DATA SUPPLIED =>
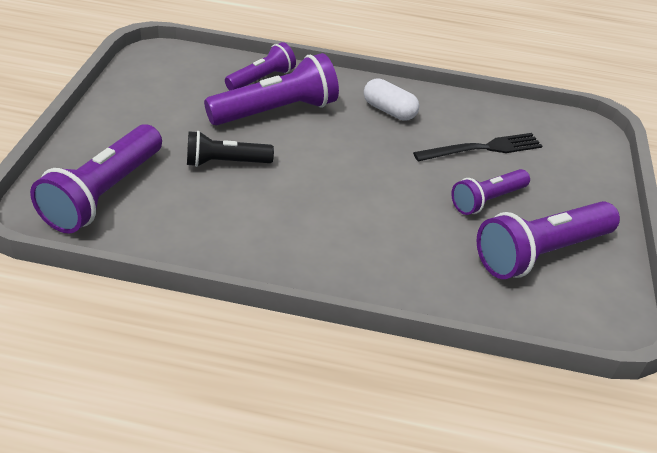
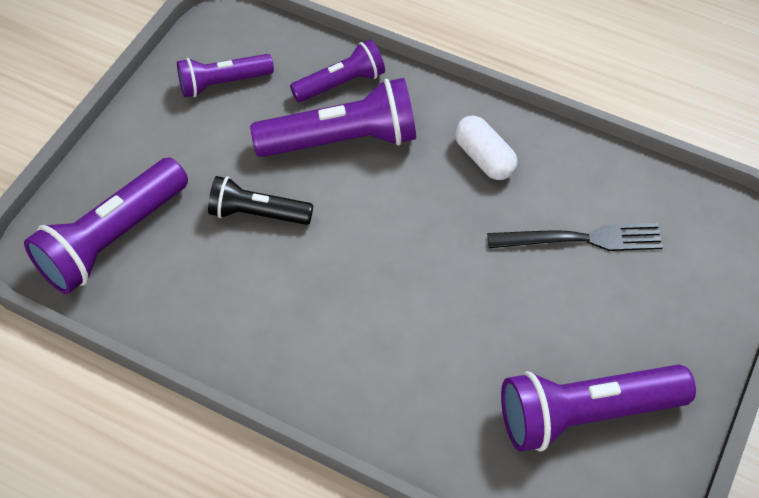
camera: 20 degrees right, 15 degrees up
purple flashlight [451,169,530,215] -> purple flashlight moved to [177,54,274,97]

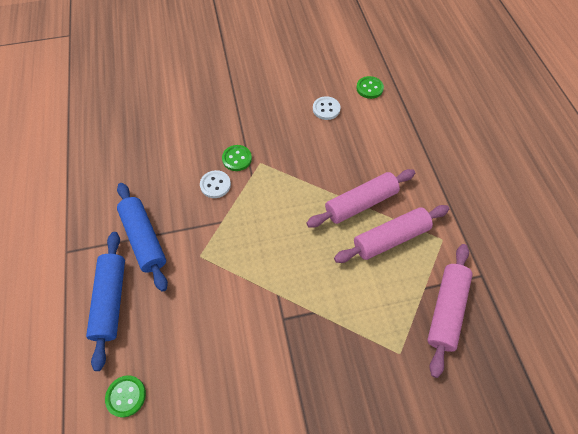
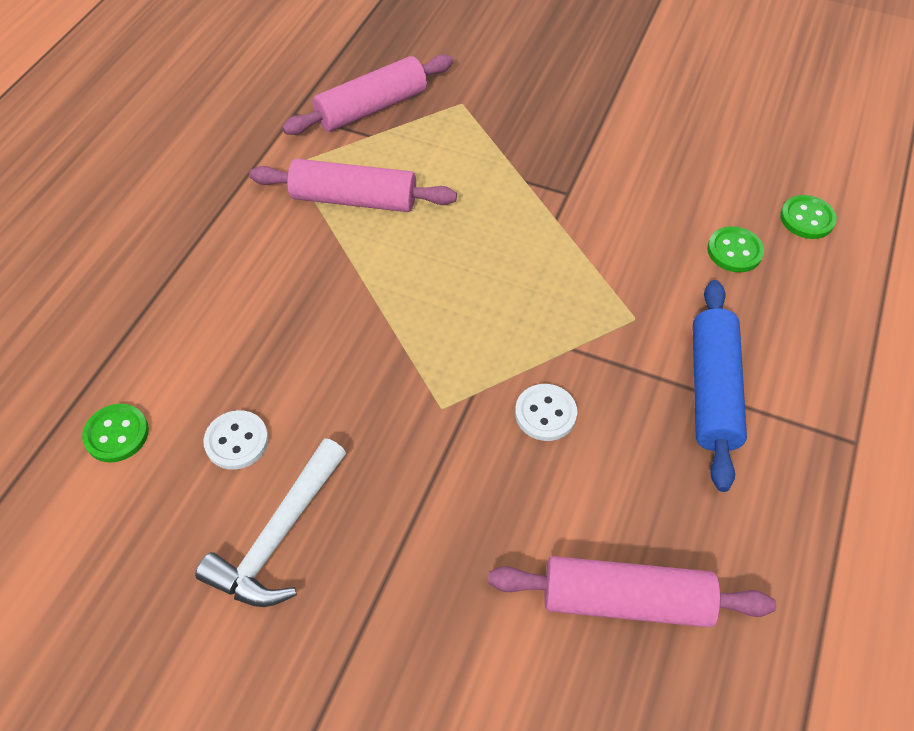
camera: 145 degrees left, 5 degrees down
blue rolling pin [86,232,125,371] -> none
green button [222,145,252,171] -> green button moved to [707,226,764,272]
pink rolling pin [307,169,415,228] -> pink rolling pin moved to [488,556,776,627]
none -> white hammer [195,438,346,607]

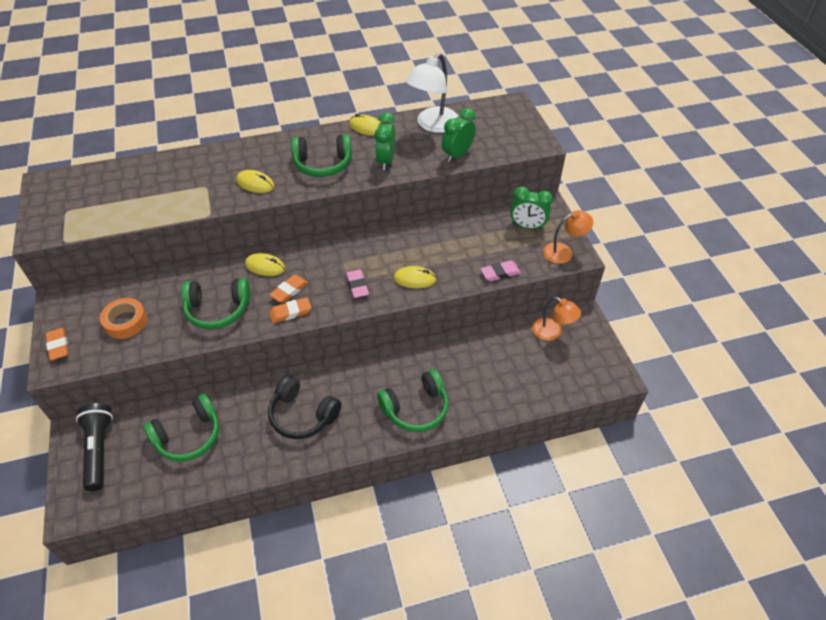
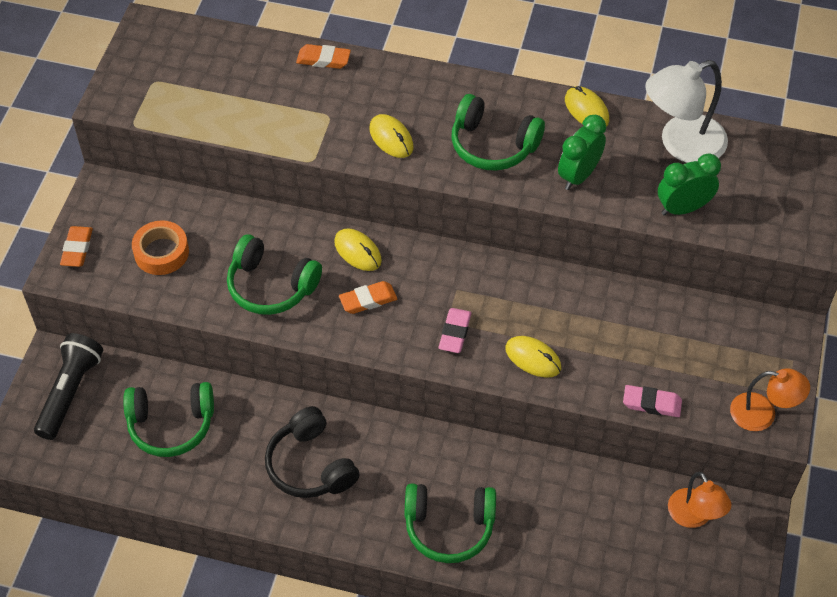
camera: 30 degrees right, 5 degrees up
orange eraser [269,297,312,323] -> orange eraser moved to [296,44,351,69]
green clock [510,187,553,230] -> none

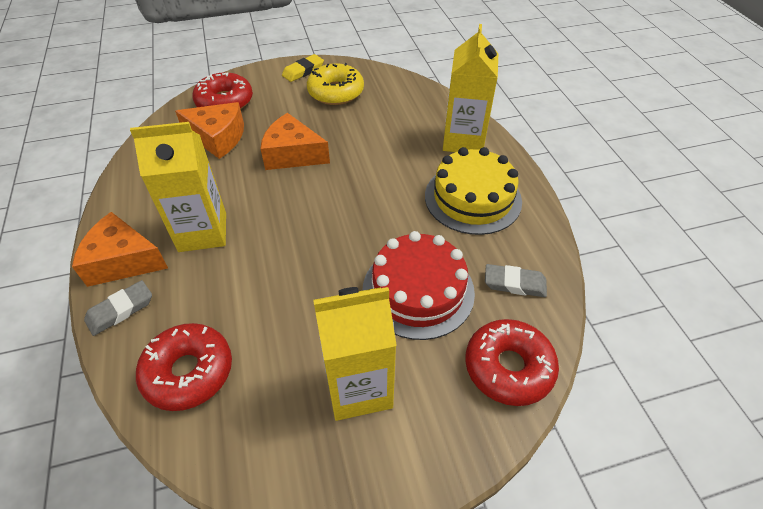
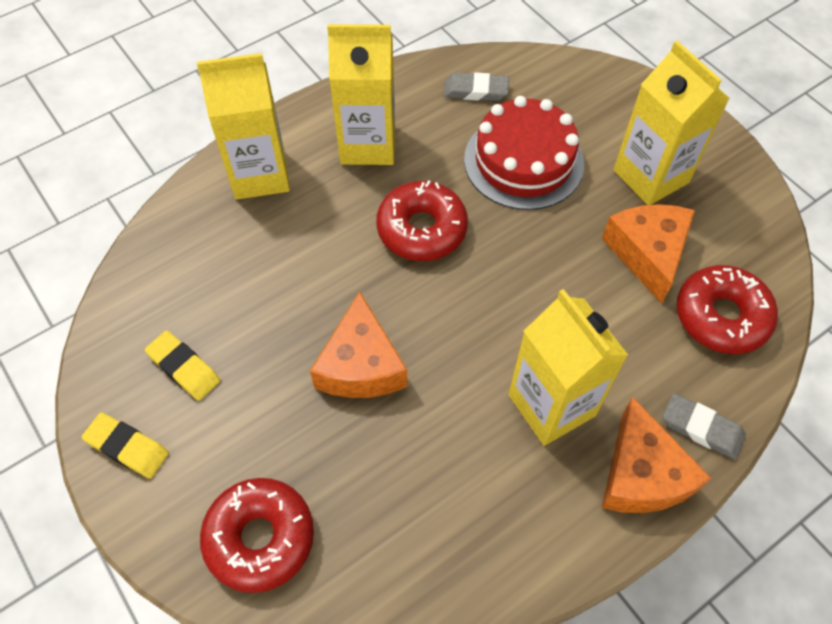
camera: 110 degrees left, 10 degrees up
orange cheese [175,102,244,159] -> orange cheese moved to [602,204,695,304]
yellow donut [307,63,364,105] -> yellow eraser [145,330,220,401]
yellow cake [425,147,522,235] -> yellow carton [327,24,395,165]
red donut [465,319,559,406] -> red donut moved to [376,180,468,261]
grey eraser [485,264,547,297] -> grey eraser turned 75 degrees counterclockwise [444,72,509,101]

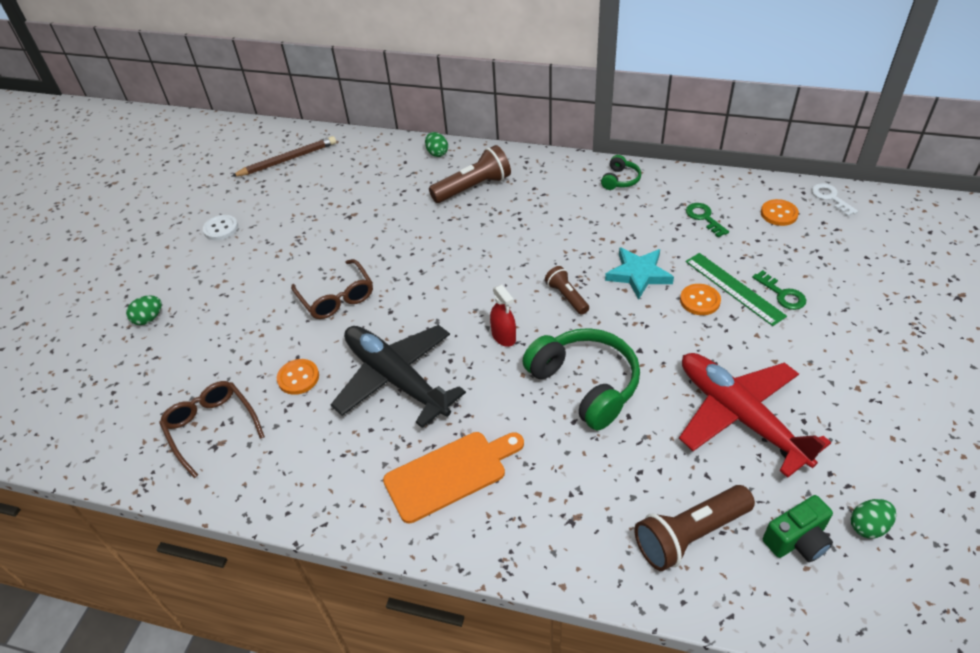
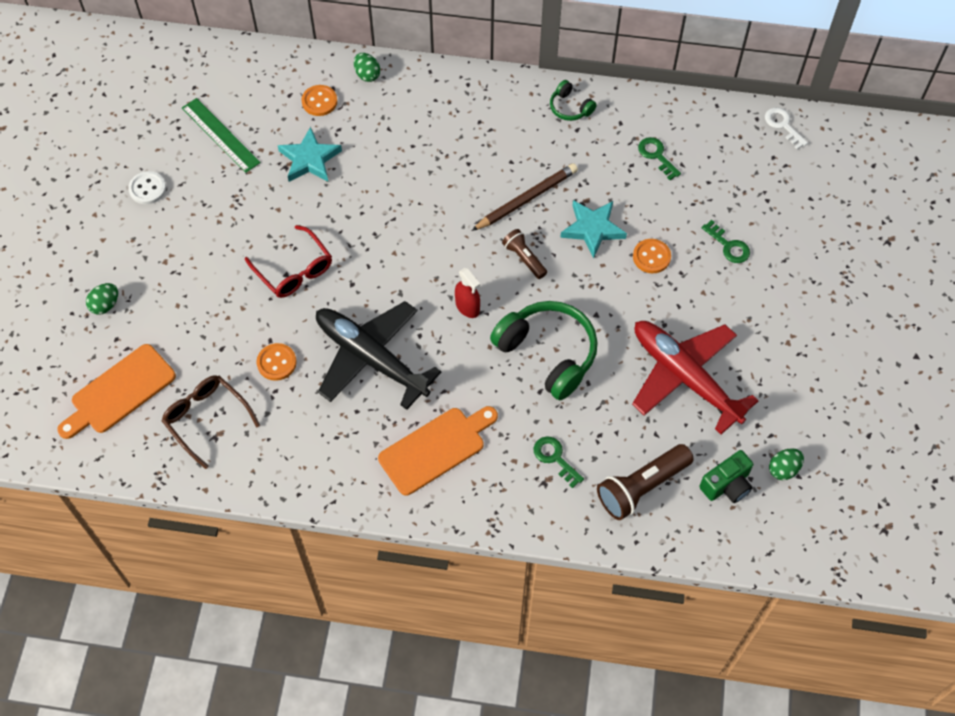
camera: 10 degrees left, 15 degrees up
brown pencil [231,136,336,177] -> brown pencil moved to [471,163,578,231]
brown glasses [291,259,373,319] -> red glasses [245,225,332,298]
brown flashlight [429,145,511,203] -> none
green headphones [601,155,641,190] -> green headphones turned 120 degrees clockwise [550,80,597,121]
green ruler [686,253,787,326] -> green ruler moved to [182,98,261,173]
orange button [761,199,799,226] -> orange button moved to [301,85,337,116]
none -> orange cutting board [57,344,176,439]
none -> turquoise star [278,127,342,182]
none -> green key [533,436,584,488]

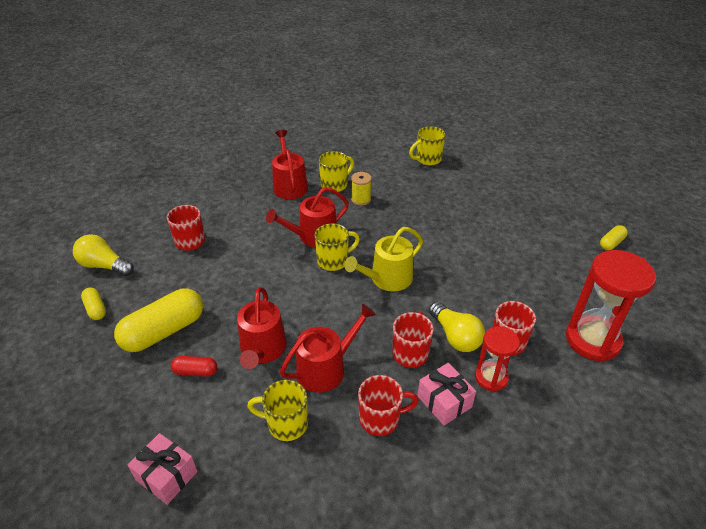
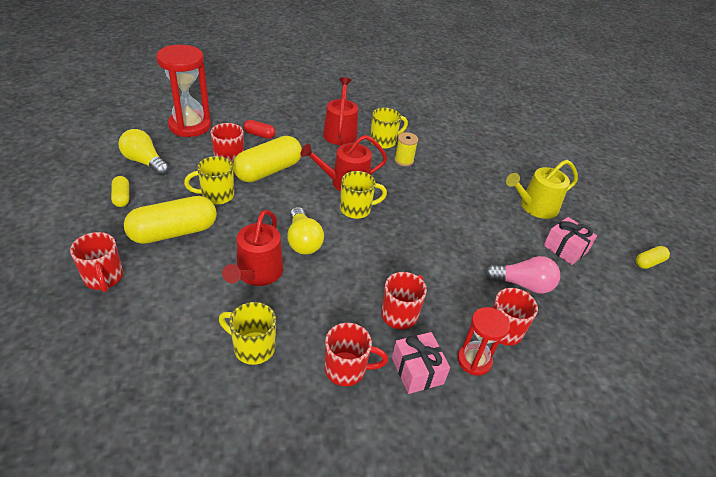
camera: 10 degrees right, 0 degrees up
pink gift [128,433,198,505] -> pink gift moved to [544,217,597,265]
red capsule [171,356,217,377] -> red capsule moved to [243,120,275,139]
red watering can [280,304,376,393] -> none
yellow watering can [344,227,423,292] -> yellow watering can moved to [506,160,578,219]
yellow mug [409,126,446,165] -> yellow mug moved to [184,156,234,205]
yellow light bulb [429,302,485,352] -> yellow light bulb moved to [287,207,324,254]
red hourglass [566,250,656,362] -> red hourglass moved to [156,45,211,137]
none -> red mug [70,232,123,292]
none -> yellow capsule [233,136,302,182]
none -> pink light bulb [484,256,560,293]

ASSIGNED TASK => Count how many lines in the data above hold the string "left", and give the number with no other words.

SOLUTION TO THIS TASK => 3